◆ Exercise ◆
Copy every line of text in the records below without any changes, and leave the pictures out of your copy.

◆ Data excerpts ◆
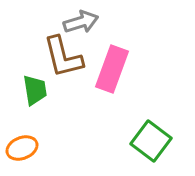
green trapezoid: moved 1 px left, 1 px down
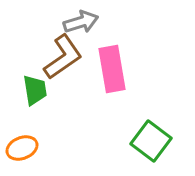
brown L-shape: rotated 111 degrees counterclockwise
pink rectangle: rotated 30 degrees counterclockwise
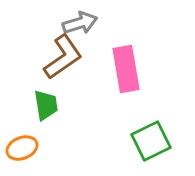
gray arrow: moved 1 px left, 1 px down
pink rectangle: moved 14 px right
green trapezoid: moved 11 px right, 15 px down
green square: rotated 27 degrees clockwise
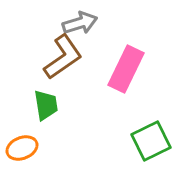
pink rectangle: rotated 36 degrees clockwise
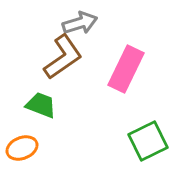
green trapezoid: moved 5 px left; rotated 60 degrees counterclockwise
green square: moved 3 px left
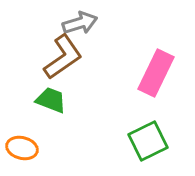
pink rectangle: moved 30 px right, 4 px down
green trapezoid: moved 10 px right, 5 px up
orange ellipse: rotated 36 degrees clockwise
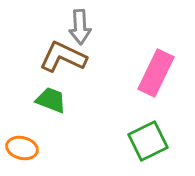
gray arrow: moved 4 px down; rotated 104 degrees clockwise
brown L-shape: rotated 120 degrees counterclockwise
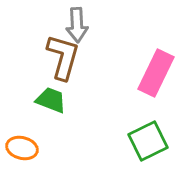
gray arrow: moved 3 px left, 2 px up
brown L-shape: rotated 81 degrees clockwise
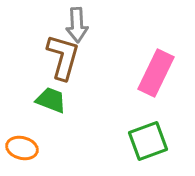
green square: rotated 6 degrees clockwise
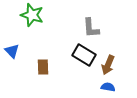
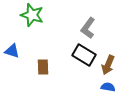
gray L-shape: moved 3 px left; rotated 40 degrees clockwise
blue triangle: rotated 28 degrees counterclockwise
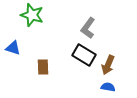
blue triangle: moved 1 px right, 3 px up
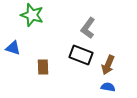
black rectangle: moved 3 px left; rotated 10 degrees counterclockwise
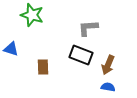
gray L-shape: rotated 50 degrees clockwise
blue triangle: moved 2 px left, 1 px down
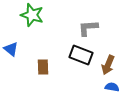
blue triangle: rotated 21 degrees clockwise
blue semicircle: moved 4 px right
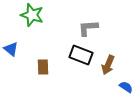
blue semicircle: moved 14 px right; rotated 24 degrees clockwise
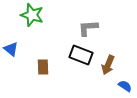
blue semicircle: moved 1 px left, 1 px up
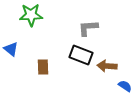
green star: moved 1 px left; rotated 20 degrees counterclockwise
brown arrow: moved 1 px left, 1 px down; rotated 72 degrees clockwise
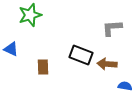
green star: moved 1 px left; rotated 15 degrees counterclockwise
gray L-shape: moved 24 px right
blue triangle: rotated 14 degrees counterclockwise
brown arrow: moved 2 px up
blue semicircle: rotated 24 degrees counterclockwise
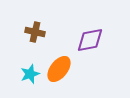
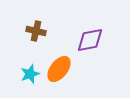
brown cross: moved 1 px right, 1 px up
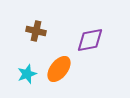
cyan star: moved 3 px left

◆ Written solution ◆
green trapezoid: moved 1 px left, 1 px down
brown L-shape: rotated 111 degrees counterclockwise
pink rectangle: rotated 30 degrees counterclockwise
gray arrow: moved 1 px left, 1 px down
pink rectangle: moved 14 px right
green trapezoid: moved 11 px right, 15 px down
green square: rotated 27 degrees clockwise
pink rectangle: rotated 36 degrees clockwise
green trapezoid: moved 5 px left; rotated 60 degrees counterclockwise
green square: moved 3 px left
pink rectangle: moved 30 px right, 4 px down
green trapezoid: moved 10 px right, 5 px up
orange ellipse: rotated 36 degrees clockwise
gray arrow: moved 4 px down; rotated 104 degrees clockwise
brown L-shape: rotated 120 degrees counterclockwise
gray arrow: moved 3 px left, 2 px up
brown L-shape: rotated 81 degrees clockwise
green square: rotated 6 degrees clockwise
gray L-shape: moved 3 px left; rotated 40 degrees clockwise
blue triangle: rotated 28 degrees counterclockwise
blue triangle: moved 1 px right, 3 px up
black rectangle: moved 3 px left; rotated 10 degrees counterclockwise
gray L-shape: rotated 50 degrees clockwise
blue triangle: moved 2 px left, 1 px down
blue triangle: rotated 21 degrees clockwise
blue semicircle: moved 4 px right
blue semicircle: moved 14 px right; rotated 24 degrees clockwise
blue semicircle: moved 1 px left, 1 px up
green star: moved 1 px left; rotated 20 degrees counterclockwise
brown arrow: moved 1 px left, 1 px down; rotated 72 degrees clockwise
green star: moved 1 px left; rotated 15 degrees counterclockwise
gray L-shape: moved 24 px right
blue triangle: rotated 14 degrees counterclockwise
brown arrow: moved 2 px up
blue semicircle: rotated 24 degrees counterclockwise
brown cross: moved 1 px right, 1 px up
cyan star: moved 3 px left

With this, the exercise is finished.